• [EXTRACTED MATERIAL]:
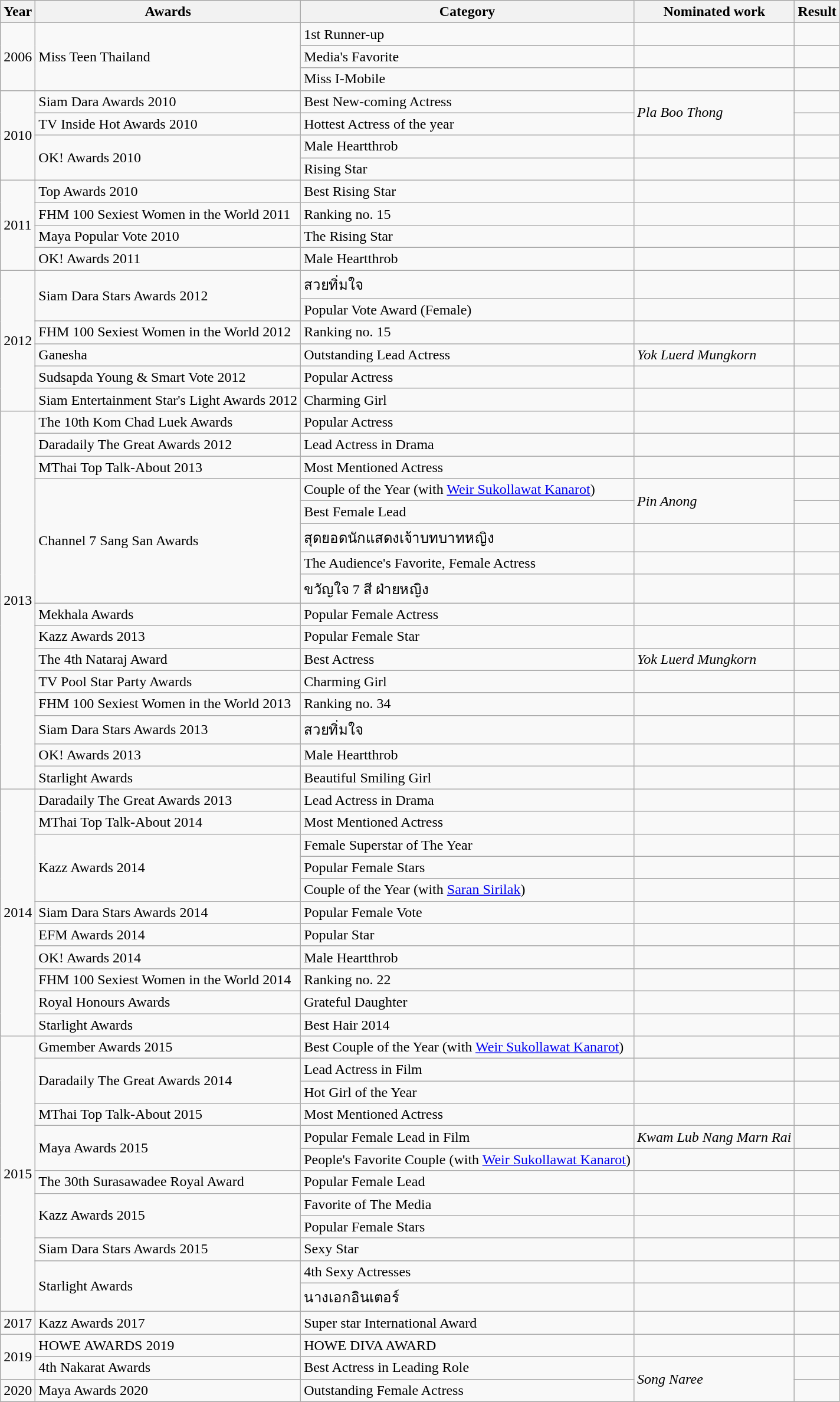
Maya Awards 2015 (168, 1148)
FHM 100 Sexiest Women in the World 2013 (168, 704)
Daradaily The Great Awards 2013 (168, 800)
Couple of the Year (with Weir Sukollawat Kanarot) (467, 490)
2012 (18, 341)
FHM 100 Sexiest Women in the World 2014 (168, 979)
TV Inside Hot Awards 2010 (168, 124)
Kazz Awards 2017 (168, 1323)
Category (467, 12)
Ganesha (168, 355)
EFM Awards 2014 (168, 934)
Daradaily The Great Awards 2012 (168, 444)
Favorite of The Media (467, 1204)
นางเอกอินเตอร์ (467, 1297)
Best Couple of the Year (with Weir Sukollawat Kanarot) (467, 1047)
OK! Awards 2013 (168, 755)
Best Female Lead (467, 512)
Kwam Lub Nang Marn Rai (714, 1137)
FHM 100 Sexiest Women in the World 2011 (168, 214)
ขวัญใจ 7 สี ฝ่ายหญิง (467, 589)
Kazz Awards 2015 (168, 1215)
Siam Dara Stars Awards 2014 (168, 912)
Popular Female Lead (467, 1182)
Year (18, 12)
2017 (18, 1323)
Top Awards 2010 (168, 191)
Song Naree (714, 1379)
Hot Girl of the Year (467, 1092)
MThai Top Talk-About 2015 (168, 1114)
The 30th Surasawadee Royal Award (168, 1182)
Popular Star (467, 934)
Miss I-Mobile (467, 79)
Best Hair 2014 (467, 1025)
Popular Female Vote (467, 912)
Siam Dara Awards 2010 (168, 101)
Nominated work (714, 12)
TV Pool Star Party Awards (168, 681)
OK! Awards 2014 (168, 957)
Royal Honours Awards (168, 1002)
Beautiful Smiling Girl (467, 777)
The Rising Star (467, 236)
Best Actress (467, 659)
Siam Entertainment Star's Light Awards 2012 (168, 399)
Lead Actress in Film (467, 1069)
2014 (18, 912)
FHM 100 Sexiest Women in the World 2012 (168, 332)
สุดยอดนักแสดงเจ้าบทบาทหญิง (467, 538)
Outstanding Lead Actress (467, 355)
2013 (18, 599)
2011 (18, 225)
Hottest Actress of the year (467, 124)
Siam Dara Stars Awards 2013 (168, 729)
Maya Awards 2020 (168, 1390)
Maya Popular Vote 2010 (168, 236)
OK! Awards 2011 (168, 258)
Result (817, 12)
Popular Female Star (467, 636)
The 4th Nataraj Award (168, 659)
Best New-coming Actress (467, 101)
Popular Female Lead in Film (467, 1137)
People's Favorite Couple (with Weir Sukollawat Kanarot) (467, 1159)
OK! Awards 2010 (168, 158)
4th Sexy Actresses (467, 1271)
Siam Dara Stars Awards 2015 (168, 1249)
2020 (18, 1390)
Ranking no. 22 (467, 979)
Kazz Awards 2014 (168, 867)
Awards (168, 12)
HOWE DIVA AWARD (467, 1345)
Channel 7 Sang San Awards (168, 540)
Super star International Award (467, 1323)
Female Superstar of The Year (467, 845)
The 10th Kom Chad Luek Awards (168, 422)
Grateful Daughter (467, 1002)
2010 (18, 135)
4th Nakarat Awards (168, 1367)
Mekhala Awards (168, 614)
Sudsapda Young & Smart Vote 2012 (168, 377)
Ranking no. 34 (467, 704)
Couple of the Year (with Saran Sirilak) (467, 890)
2006 (18, 57)
Pin Anong (714, 501)
Best Actress in Leading Role (467, 1367)
Outstanding Female Actress (467, 1390)
MThai Top Talk-About 2014 (168, 822)
Gmember Awards 2015 (168, 1047)
Siam Dara Stars Awards 2012 (168, 296)
MThai Top Talk-About 2013 (168, 467)
Pla Boo Thong (714, 113)
Daradaily The Great Awards 2014 (168, 1081)
The Audience's Favorite, Female Actress (467, 563)
Best Rising Star (467, 191)
HOWE AWARDS 2019 (168, 1345)
Rising Star (467, 169)
Kazz Awards 2013 (168, 636)
Popular Female Actress (467, 614)
Sexy Star (467, 1249)
2015 (18, 1174)
1st Runner-up (467, 34)
Media's Favorite (467, 57)
Miss Teen Thailand (168, 57)
Popular Vote Award (Female) (467, 310)
2019 (18, 1356)
Pinpoint the cell where the given text exists, returning its [x, y] midpoint coordinate. 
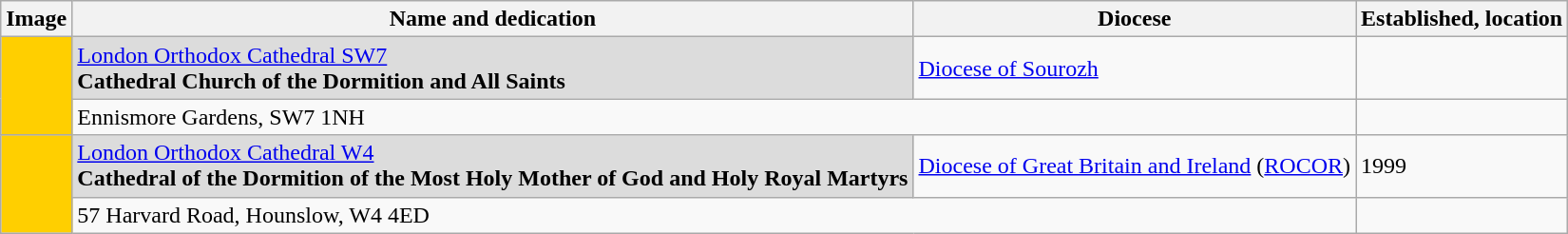
London Orthodox Cathedral SW7Cathedral Church of the Dormition and All Saints [492, 68]
London Orthodox Cathedral W4Cathedral of the Dormition of the Most Holy Mother of God and Holy Royal Martyrs [492, 165]
Ennismore Gardens, SW7 1NH [715, 117]
57 Harvard Road, Hounslow, W4 4ED [715, 215]
Name and dedication [492, 19]
Image [36, 19]
Diocese of Great Britain and Ireland (ROCOR) [1135, 165]
1999 [1462, 165]
Diocese of Sourozh [1135, 68]
Established, location [1462, 19]
Diocese [1135, 19]
Detect which cell encompasses the target text, then output its (X, Y) center coordinate. 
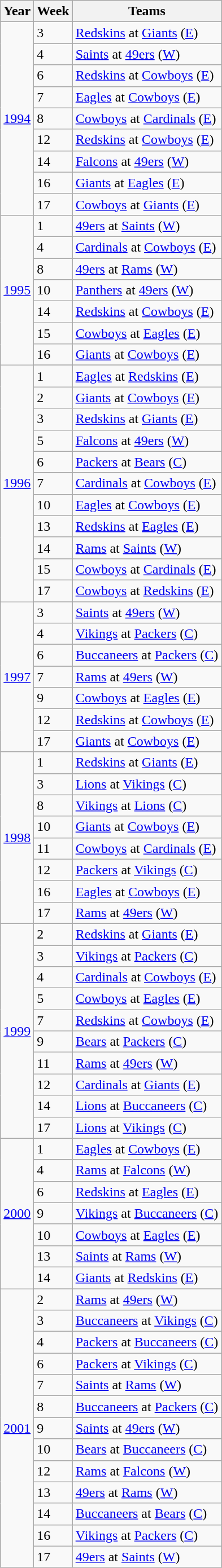
1999 (17, 1033)
Cardinals at Giants (E) (147, 1086)
Bears at Packers (C) (147, 1043)
Bears at Buccaneers (C) (147, 1452)
Eagles at Redskins (E) (147, 377)
1997 (17, 677)
Packers at Bears (C) (147, 463)
1994 (17, 119)
Vikings at Buccaneers (C) (147, 1215)
1995 (17, 290)
Year (17, 11)
Week (53, 11)
Buccaneers at Bears (C) (147, 1516)
1998 (17, 839)
1996 (17, 485)
Panthers at 49ers (W) (147, 291)
Packers at Buccaneers (C) (147, 1344)
Rams at Saints (W) (147, 549)
Lions at Buccaneers (C) (147, 1108)
Cowboys at Giants (E) (147, 204)
Vikings at Lions (C) (147, 807)
Giants at Redskins (E) (147, 1279)
2000 (17, 1215)
Cowboys at Redskins (E) (147, 591)
Teams (147, 11)
Giants at Eagles (E) (147, 183)
Buccaneers at Vikings (C) (147, 1323)
2001 (17, 1430)
Output the (x, y) coordinate of the center of the cell containing the given text.  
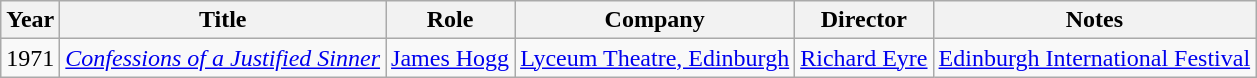
James Hogg (450, 58)
Company (655, 20)
Title (223, 20)
Notes (1094, 20)
Role (450, 20)
Director (864, 20)
Edinburgh International Festival (1094, 58)
Confessions of a Justified Sinner (223, 58)
1971 (30, 58)
Lyceum Theatre, Edinburgh (655, 58)
Year (30, 20)
Richard Eyre (864, 58)
From the cell containing the given text, extract its center point as (x, y) coordinate. 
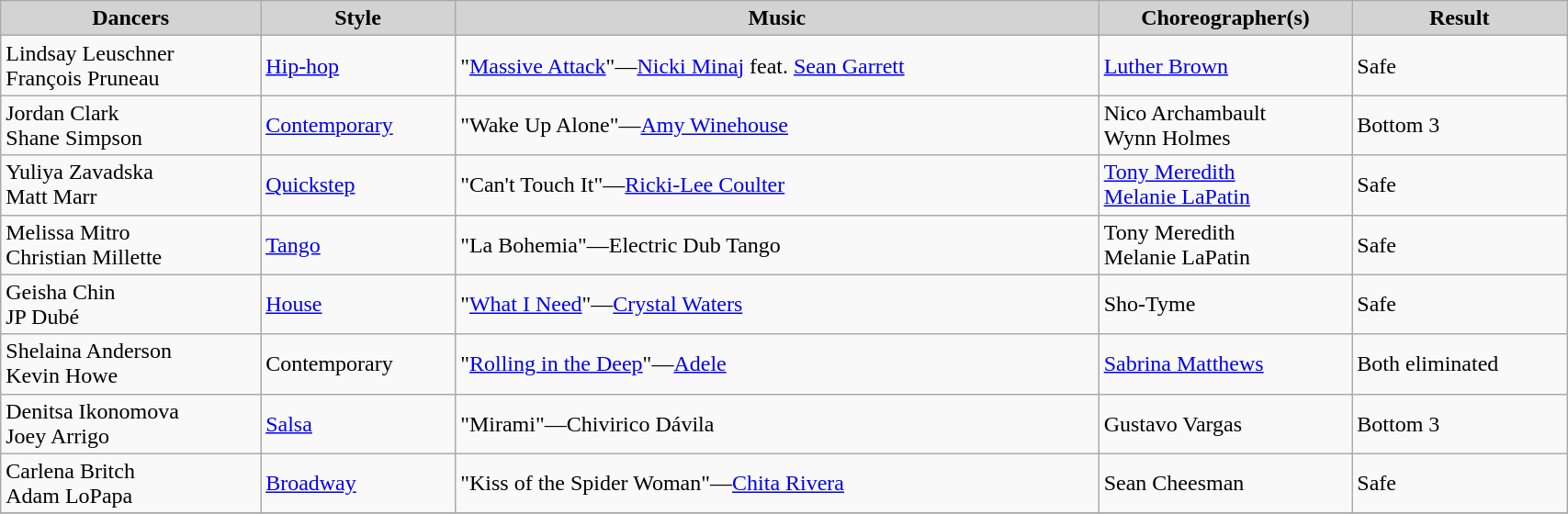
Sabrina Matthews (1225, 364)
Jordan ClarkShane Simpson (130, 125)
Lindsay LeuschnerFrançois Pruneau (130, 66)
Style (358, 18)
"Can't Touch It"—Ricki-Lee Coulter (777, 186)
Luther Brown (1225, 66)
Gustavo Vargas (1225, 424)
Result (1460, 18)
Dancers (130, 18)
Both eliminated (1460, 364)
Nico ArchambaultWynn Holmes (1225, 125)
Music (777, 18)
Sho-Tyme (1225, 305)
Broadway (358, 483)
"What I Need"—Crystal Waters (777, 305)
Carlena BritchAdam LoPapa (130, 483)
Yuliya ZavadskaMatt Marr (130, 186)
"Rolling in the Deep"—Adele (777, 364)
"Kiss of the Spider Woman"—Chita Rivera (777, 483)
Sean Cheesman (1225, 483)
Choreographer(s) (1225, 18)
Shelaina AndersonKevin Howe (130, 364)
House (358, 305)
"Mirami"—Chivirico Dávila (777, 424)
"Wake Up Alone"—Amy Winehouse (777, 125)
Salsa (358, 424)
"La Bohemia"—Electric Dub Tango (777, 244)
Hip-hop (358, 66)
Melissa MitroChristian Millette (130, 244)
Tango (358, 244)
Geisha ChinJP Dubé (130, 305)
Quickstep (358, 186)
"Massive Attack"—Nicki Minaj feat. Sean Garrett (777, 66)
Denitsa IkonomovaJoey Arrigo (130, 424)
For the text-containing cell, return its midpoint in (x, y) coordinate format. 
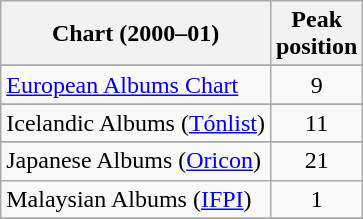
Chart (2000–01) (136, 34)
9 (316, 85)
Peakposition (316, 34)
European Albums Chart (136, 85)
Icelandic Albums (Tónlist) (136, 123)
1 (316, 199)
Malaysian Albums (IFPI) (136, 199)
Japanese Albums (Oricon) (136, 161)
11 (316, 123)
21 (316, 161)
Scan for the cell matching the given text and deliver its (x, y) coordinate at center. 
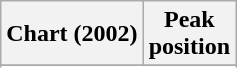
Chart (2002) (72, 34)
Peakposition (189, 34)
Provide the (x, y) coordinate of the cell's center where the given text is located.  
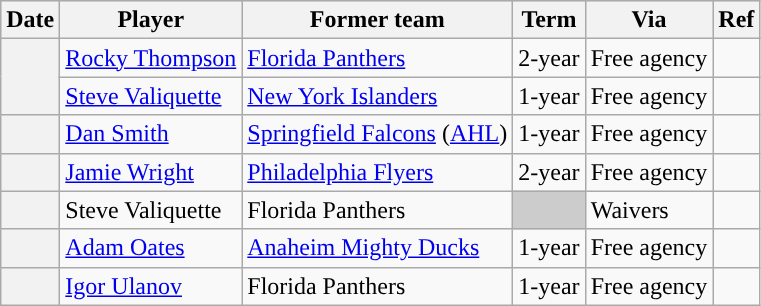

• [THE PROBLEM]:
Could you lay out every line from the top of the records down through the line containing "Favorite of The Media (467, 1204)" (both ends included) as a Markdown table with columns No. and Text, numbering the rows and skipping any blank lines? Leave the pictures out of the answer.

• [FINISHED EXERCISE]:
| No. | Text |
|---|---|
| 1 | Maya Awards 2015 (168, 1148) |
| 2 | FHM 100 Sexiest Women in the World 2013 (168, 704) |
| 3 | Daradaily The Great Awards 2013 (168, 800) |
| 4 | Couple of the Year (with Weir Sukollawat Kanarot) (467, 490) |
| 5 | 2012 (18, 341) |
| 6 | FHM 100 Sexiest Women in the World 2014 (168, 979) |
| 7 | TV Inside Hot Awards 2010 (168, 124) |
| 8 | Kazz Awards 2017 (168, 1323) |
| 9 | Category (467, 12) |
| 10 | Ganesha (168, 355) |
| 11 | EFM Awards 2014 (168, 934) |
| 12 | Daradaily The Great Awards 2012 (168, 444) |
| 13 | Favorite of The Media (467, 1204) |